Input for this task:
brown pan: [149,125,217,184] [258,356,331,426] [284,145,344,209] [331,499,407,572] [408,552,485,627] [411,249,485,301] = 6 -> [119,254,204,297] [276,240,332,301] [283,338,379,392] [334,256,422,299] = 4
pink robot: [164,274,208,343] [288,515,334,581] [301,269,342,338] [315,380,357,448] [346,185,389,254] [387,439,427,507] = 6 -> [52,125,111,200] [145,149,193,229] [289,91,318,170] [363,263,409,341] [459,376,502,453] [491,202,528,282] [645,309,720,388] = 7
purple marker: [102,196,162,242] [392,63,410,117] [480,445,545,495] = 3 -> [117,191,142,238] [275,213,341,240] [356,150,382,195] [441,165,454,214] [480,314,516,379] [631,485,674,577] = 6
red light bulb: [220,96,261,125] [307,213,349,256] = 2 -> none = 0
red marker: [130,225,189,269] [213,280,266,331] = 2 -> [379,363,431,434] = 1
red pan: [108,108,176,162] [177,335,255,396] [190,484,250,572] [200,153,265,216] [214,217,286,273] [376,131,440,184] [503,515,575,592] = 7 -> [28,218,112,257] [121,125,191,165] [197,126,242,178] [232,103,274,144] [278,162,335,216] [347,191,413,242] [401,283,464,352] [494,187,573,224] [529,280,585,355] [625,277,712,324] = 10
* * *
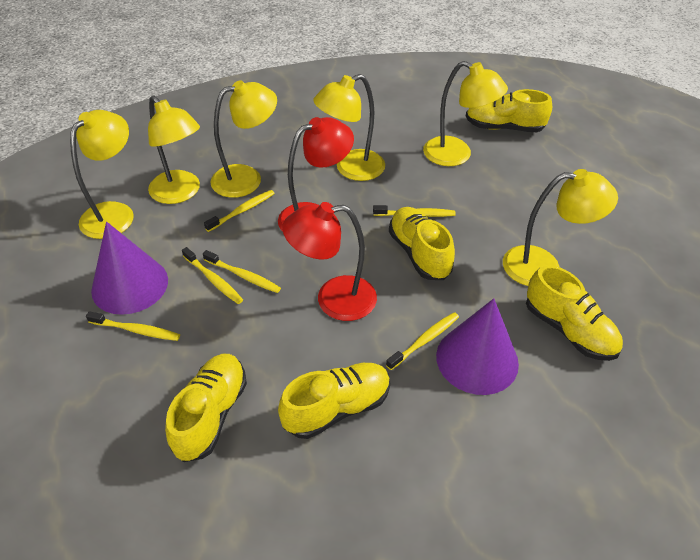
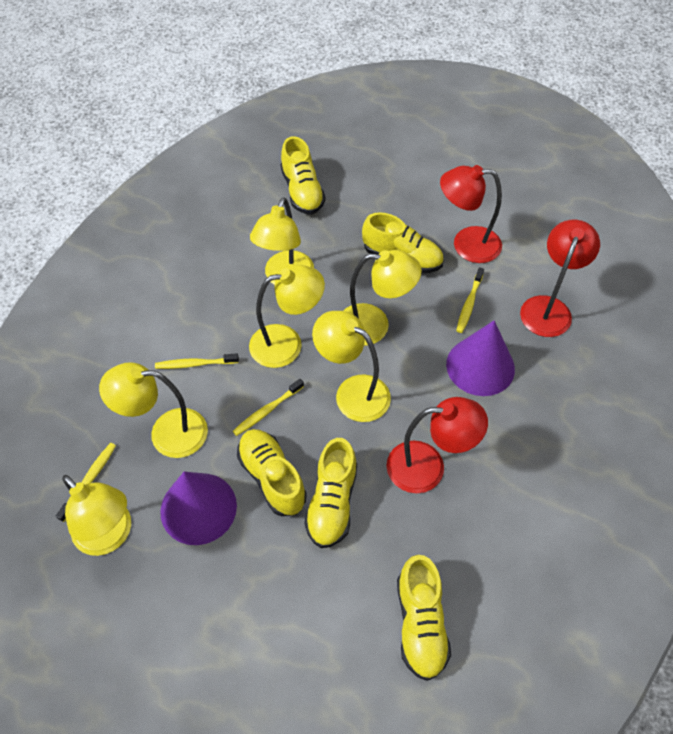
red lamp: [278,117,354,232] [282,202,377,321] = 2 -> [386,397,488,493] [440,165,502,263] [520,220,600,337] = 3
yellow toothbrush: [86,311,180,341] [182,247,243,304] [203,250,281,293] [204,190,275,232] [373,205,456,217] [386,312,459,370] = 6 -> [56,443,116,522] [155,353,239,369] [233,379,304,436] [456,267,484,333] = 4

Job: Take the records above and return, word for word, only the lines that fall from the line with "red lamp: [278,117,354,232]" to the line with "yellow toothbrush: [86,311,180,341]", both of them included.

Response to this exercise:
red lamp: [278,117,354,232] [282,202,377,321] = 2 -> [386,397,488,493] [440,165,502,263] [520,220,600,337] = 3
yellow toothbrush: [86,311,180,341] [182,247,243,304] [203,250,281,293] [204,190,275,232] [373,205,456,217] [386,312,459,370] = 6 -> [56,443,116,522] [155,353,239,369] [233,379,304,436] [456,267,484,333] = 4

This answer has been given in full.